* EXERCISE DESCRIPTION:
The lines needed are those from the start of the records through the line holding "black hourglass: 1 -> 2", each copied exactly.
------ EXERCISE INPUT
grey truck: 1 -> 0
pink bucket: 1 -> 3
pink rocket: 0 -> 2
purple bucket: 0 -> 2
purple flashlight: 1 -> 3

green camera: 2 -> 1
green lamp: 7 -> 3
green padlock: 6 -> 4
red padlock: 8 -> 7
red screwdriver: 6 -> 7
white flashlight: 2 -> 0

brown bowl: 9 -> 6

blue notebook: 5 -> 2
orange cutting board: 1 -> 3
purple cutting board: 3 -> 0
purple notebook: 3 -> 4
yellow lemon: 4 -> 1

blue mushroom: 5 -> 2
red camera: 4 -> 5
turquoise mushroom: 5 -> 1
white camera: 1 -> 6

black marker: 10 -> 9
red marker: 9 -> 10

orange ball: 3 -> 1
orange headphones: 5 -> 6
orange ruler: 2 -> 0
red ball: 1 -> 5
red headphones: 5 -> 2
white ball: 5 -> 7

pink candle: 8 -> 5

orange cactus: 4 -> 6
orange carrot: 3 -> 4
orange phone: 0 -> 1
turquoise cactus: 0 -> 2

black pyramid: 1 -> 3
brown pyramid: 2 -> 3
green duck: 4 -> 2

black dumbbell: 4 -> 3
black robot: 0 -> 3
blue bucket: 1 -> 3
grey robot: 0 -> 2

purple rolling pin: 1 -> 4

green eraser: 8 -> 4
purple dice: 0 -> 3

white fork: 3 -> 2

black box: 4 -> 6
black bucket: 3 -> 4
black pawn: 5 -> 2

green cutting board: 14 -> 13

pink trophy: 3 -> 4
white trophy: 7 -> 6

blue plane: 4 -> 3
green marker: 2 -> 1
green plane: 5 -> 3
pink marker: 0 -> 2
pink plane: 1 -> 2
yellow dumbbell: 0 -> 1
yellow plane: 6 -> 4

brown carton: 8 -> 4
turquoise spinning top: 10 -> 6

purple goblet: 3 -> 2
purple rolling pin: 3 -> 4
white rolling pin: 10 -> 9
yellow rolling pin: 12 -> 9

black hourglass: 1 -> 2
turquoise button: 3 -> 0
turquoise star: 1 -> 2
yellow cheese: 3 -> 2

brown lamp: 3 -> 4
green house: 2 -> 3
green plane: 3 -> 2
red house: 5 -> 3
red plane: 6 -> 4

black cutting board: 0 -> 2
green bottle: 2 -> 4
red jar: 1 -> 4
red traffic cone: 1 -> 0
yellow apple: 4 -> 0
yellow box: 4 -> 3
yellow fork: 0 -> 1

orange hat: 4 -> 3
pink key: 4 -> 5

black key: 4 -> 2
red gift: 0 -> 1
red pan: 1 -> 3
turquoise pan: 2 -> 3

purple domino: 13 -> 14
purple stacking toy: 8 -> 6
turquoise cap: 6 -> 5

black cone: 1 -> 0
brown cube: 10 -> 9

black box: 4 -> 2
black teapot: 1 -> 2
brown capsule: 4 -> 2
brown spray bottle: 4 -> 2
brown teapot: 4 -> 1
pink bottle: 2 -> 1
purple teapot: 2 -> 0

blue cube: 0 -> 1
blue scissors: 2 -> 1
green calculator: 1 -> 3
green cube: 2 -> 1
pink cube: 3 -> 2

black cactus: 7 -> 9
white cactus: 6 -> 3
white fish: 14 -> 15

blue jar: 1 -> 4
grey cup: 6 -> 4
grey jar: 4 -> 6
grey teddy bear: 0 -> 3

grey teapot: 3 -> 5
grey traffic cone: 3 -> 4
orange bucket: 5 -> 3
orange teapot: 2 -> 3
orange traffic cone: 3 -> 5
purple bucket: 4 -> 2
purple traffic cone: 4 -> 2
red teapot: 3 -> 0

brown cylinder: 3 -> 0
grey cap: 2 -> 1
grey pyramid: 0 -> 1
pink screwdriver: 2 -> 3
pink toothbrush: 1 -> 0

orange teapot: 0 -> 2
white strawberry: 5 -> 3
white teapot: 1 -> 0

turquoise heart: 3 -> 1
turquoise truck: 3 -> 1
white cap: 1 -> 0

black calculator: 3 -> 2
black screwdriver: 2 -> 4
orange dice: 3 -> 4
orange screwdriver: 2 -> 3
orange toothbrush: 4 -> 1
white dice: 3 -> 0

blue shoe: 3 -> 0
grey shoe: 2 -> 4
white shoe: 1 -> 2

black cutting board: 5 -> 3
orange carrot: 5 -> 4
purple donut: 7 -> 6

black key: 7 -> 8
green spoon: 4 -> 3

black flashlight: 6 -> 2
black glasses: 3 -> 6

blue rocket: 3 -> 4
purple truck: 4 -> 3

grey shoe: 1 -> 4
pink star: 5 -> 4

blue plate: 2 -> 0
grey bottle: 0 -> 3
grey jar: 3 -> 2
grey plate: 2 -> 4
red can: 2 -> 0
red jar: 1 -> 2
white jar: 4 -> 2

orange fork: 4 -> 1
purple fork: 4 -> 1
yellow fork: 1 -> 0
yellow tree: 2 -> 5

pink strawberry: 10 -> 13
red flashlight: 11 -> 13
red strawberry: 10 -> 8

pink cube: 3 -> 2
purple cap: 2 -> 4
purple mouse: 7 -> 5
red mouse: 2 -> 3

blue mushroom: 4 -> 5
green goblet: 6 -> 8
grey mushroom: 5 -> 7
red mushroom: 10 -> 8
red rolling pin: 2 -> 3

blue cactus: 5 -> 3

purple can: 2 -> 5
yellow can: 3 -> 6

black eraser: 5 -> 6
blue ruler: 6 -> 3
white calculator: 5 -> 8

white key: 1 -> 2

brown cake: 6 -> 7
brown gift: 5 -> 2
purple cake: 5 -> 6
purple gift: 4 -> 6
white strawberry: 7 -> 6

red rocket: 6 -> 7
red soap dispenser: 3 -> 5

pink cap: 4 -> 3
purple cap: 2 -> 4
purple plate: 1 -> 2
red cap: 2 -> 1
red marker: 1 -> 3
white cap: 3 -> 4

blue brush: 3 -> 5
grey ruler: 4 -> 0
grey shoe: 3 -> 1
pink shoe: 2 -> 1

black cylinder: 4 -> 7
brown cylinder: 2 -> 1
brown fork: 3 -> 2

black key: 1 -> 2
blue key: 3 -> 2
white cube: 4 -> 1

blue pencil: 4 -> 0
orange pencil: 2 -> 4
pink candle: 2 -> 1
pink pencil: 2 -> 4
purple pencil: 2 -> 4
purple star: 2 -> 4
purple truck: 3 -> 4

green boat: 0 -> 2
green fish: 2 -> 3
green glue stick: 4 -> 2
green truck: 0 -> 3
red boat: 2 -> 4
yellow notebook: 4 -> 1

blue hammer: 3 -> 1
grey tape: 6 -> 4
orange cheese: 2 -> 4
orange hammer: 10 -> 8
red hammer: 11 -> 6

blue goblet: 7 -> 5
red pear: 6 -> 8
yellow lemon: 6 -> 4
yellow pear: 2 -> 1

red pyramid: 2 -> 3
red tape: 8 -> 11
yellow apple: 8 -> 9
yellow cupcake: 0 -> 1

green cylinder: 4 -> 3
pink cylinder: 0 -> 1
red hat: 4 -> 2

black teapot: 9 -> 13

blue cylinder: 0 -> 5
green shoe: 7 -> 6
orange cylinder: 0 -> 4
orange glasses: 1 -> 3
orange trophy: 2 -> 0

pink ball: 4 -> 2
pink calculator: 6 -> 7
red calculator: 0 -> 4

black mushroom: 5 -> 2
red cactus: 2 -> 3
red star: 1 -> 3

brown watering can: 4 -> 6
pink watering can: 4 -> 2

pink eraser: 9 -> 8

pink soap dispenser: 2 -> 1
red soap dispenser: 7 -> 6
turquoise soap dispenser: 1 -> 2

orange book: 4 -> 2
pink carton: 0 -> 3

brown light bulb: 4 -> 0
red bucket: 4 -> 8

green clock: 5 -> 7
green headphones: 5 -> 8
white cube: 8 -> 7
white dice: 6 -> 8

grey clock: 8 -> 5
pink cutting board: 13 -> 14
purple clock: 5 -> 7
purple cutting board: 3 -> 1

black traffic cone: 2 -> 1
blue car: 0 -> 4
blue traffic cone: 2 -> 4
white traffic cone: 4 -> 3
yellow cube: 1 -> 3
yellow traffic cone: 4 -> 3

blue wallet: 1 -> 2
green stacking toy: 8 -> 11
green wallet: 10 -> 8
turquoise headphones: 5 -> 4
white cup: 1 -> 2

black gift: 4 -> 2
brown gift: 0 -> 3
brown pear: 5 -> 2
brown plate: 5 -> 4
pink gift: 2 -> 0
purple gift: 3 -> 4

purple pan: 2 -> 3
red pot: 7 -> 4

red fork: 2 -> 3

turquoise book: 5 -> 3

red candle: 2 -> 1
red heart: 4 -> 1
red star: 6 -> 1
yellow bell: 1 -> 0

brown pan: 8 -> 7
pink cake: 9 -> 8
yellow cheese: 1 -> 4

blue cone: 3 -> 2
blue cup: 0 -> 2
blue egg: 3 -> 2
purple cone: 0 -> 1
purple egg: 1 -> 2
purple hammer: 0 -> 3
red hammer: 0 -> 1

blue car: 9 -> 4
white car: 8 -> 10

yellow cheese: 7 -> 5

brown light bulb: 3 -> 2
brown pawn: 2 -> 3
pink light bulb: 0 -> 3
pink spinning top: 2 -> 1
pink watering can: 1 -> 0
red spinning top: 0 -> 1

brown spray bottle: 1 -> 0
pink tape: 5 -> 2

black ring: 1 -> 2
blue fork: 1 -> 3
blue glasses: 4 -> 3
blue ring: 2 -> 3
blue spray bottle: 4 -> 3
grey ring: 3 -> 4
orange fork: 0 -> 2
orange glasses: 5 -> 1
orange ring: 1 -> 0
------------
* SOLUTION TO THIS PROBLEM:
grey truck: 1 -> 0
pink bucket: 1 -> 3
pink rocket: 0 -> 2
purple bucket: 0 -> 2
purple flashlight: 1 -> 3

green camera: 2 -> 1
green lamp: 7 -> 3
green padlock: 6 -> 4
red padlock: 8 -> 7
red screwdriver: 6 -> 7
white flashlight: 2 -> 0

brown bowl: 9 -> 6

blue notebook: 5 -> 2
orange cutting board: 1 -> 3
purple cutting board: 3 -> 0
purple notebook: 3 -> 4
yellow lemon: 4 -> 1

blue mushroom: 5 -> 2
red camera: 4 -> 5
turquoise mushroom: 5 -> 1
white camera: 1 -> 6

black marker: 10 -> 9
red marker: 9 -> 10

orange ball: 3 -> 1
orange headphones: 5 -> 6
orange ruler: 2 -> 0
red ball: 1 -> 5
red headphones: 5 -> 2
white ball: 5 -> 7

pink candle: 8 -> 5

orange cactus: 4 -> 6
orange carrot: 3 -> 4
orange phone: 0 -> 1
turquoise cactus: 0 -> 2

black pyramid: 1 -> 3
brown pyramid: 2 -> 3
green duck: 4 -> 2

black dumbbell: 4 -> 3
black robot: 0 -> 3
blue bucket: 1 -> 3
grey robot: 0 -> 2

purple rolling pin: 1 -> 4

green eraser: 8 -> 4
purple dice: 0 -> 3

white fork: 3 -> 2

black box: 4 -> 6
black bucket: 3 -> 4
black pawn: 5 -> 2

green cutting board: 14 -> 13

pink trophy: 3 -> 4
white trophy: 7 -> 6

blue plane: 4 -> 3
green marker: 2 -> 1
green plane: 5 -> 3
pink marker: 0 -> 2
pink plane: 1 -> 2
yellow dumbbell: 0 -> 1
yellow plane: 6 -> 4

brown carton: 8 -> 4
turquoise spinning top: 10 -> 6

purple goblet: 3 -> 2
purple rolling pin: 3 -> 4
white rolling pin: 10 -> 9
yellow rolling pin: 12 -> 9

black hourglass: 1 -> 2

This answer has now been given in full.